Your task is to return the listing below word for word, without any of its images.

MATERIAL SHOWN –
----------

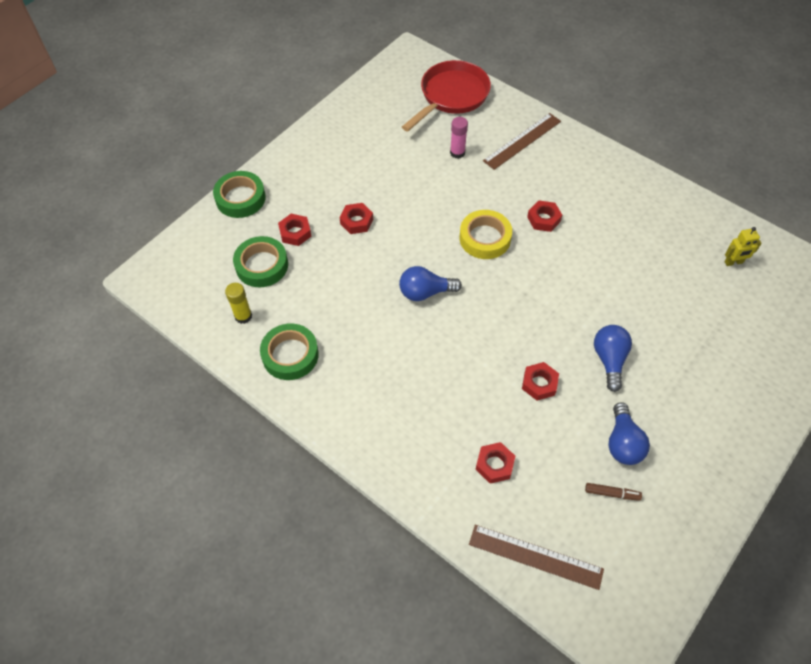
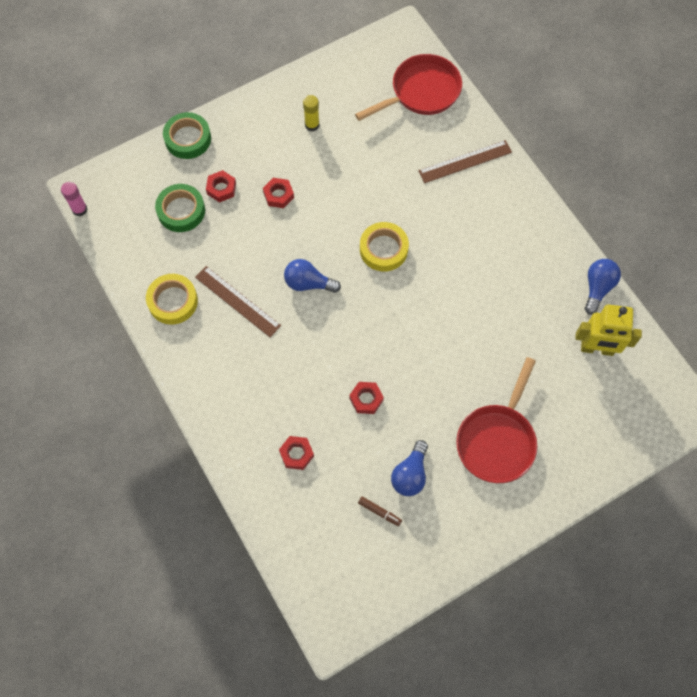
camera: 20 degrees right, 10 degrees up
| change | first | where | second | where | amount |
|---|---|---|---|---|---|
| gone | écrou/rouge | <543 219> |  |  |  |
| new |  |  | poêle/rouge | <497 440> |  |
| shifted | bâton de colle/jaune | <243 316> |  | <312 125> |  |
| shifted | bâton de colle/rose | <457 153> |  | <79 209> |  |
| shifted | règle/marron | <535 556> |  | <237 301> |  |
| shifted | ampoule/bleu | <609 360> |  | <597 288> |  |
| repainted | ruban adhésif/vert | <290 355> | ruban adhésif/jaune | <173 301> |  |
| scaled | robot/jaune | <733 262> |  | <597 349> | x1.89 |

----------

RESULT OF THIS TASK –
camera: 20 degrees right, 10 degrees up
| change | first | where | second | where | amount |
|---|---|---|---|---|---|
| gone | écrou/rouge | <543 219> |  |  |  |
| new |  |  | poêle/rouge | <497 440> |  |
| shifted | bâton de colle/jaune | <243 316> |  | <312 125> |  |
| shifted | bâton de colle/rose | <457 153> |  | <79 209> |  |
| shifted | règle/marron | <535 556> |  | <237 301> |  |
| shifted | ampoule/bleu | <609 360> |  | <597 288> |  |
| repainted | ruban adhésif/vert | <290 355> | ruban adhésif/jaune | <173 301> |  |
| scaled | robot/jaune | <733 262> |  | <597 349> | x1.89 |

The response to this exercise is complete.